• [Work instruction] Please give the entries again in full and exactly, without any picture.

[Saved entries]
● ● ● ● ●
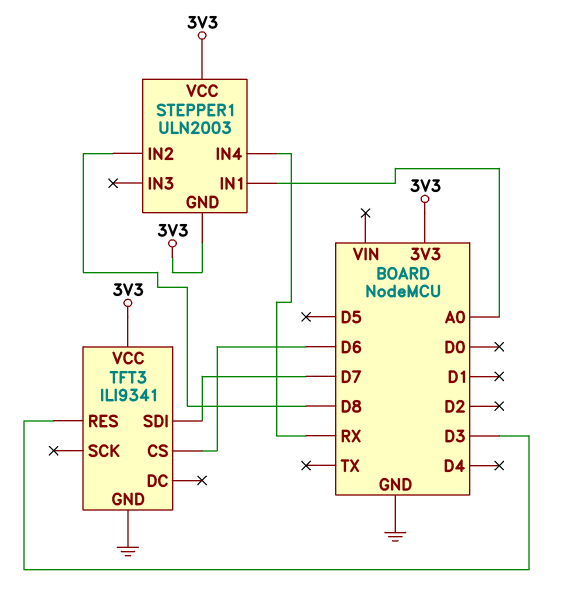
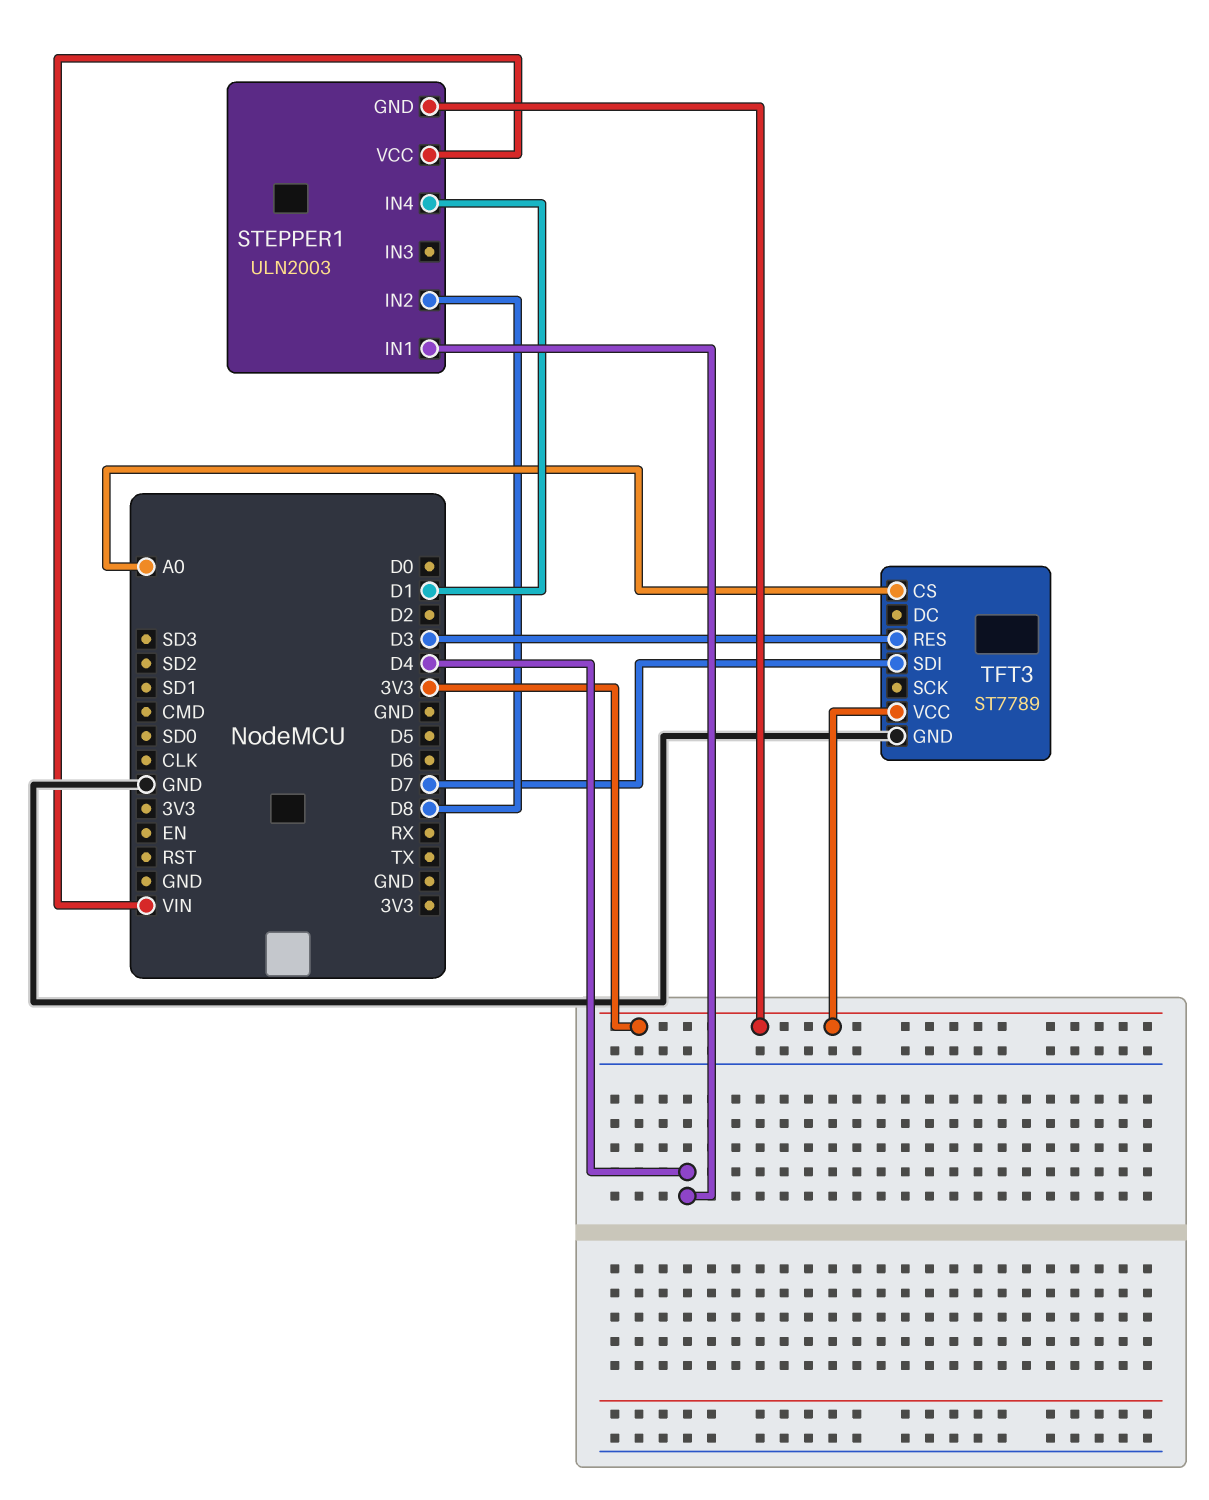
STEPPER1 pin IN1: A0 -> D4
STEPPER1 pin IN4: RX -> D1
STEPPER1 pin VCC: 3V3 -> VIN
TFT3: ILI9341 -> ST7789
TFT3 pin CS: D6 -> A0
● ● ● ● ●
• [Answer for this exercise]
STEPPER1 pin IN1: A0 -> D4
STEPPER1 pin IN4: RX -> D1
STEPPER1 pin VCC: 3V3 -> VIN
TFT3: ILI9341 -> ST7789
TFT3 pin CS: D6 -> A0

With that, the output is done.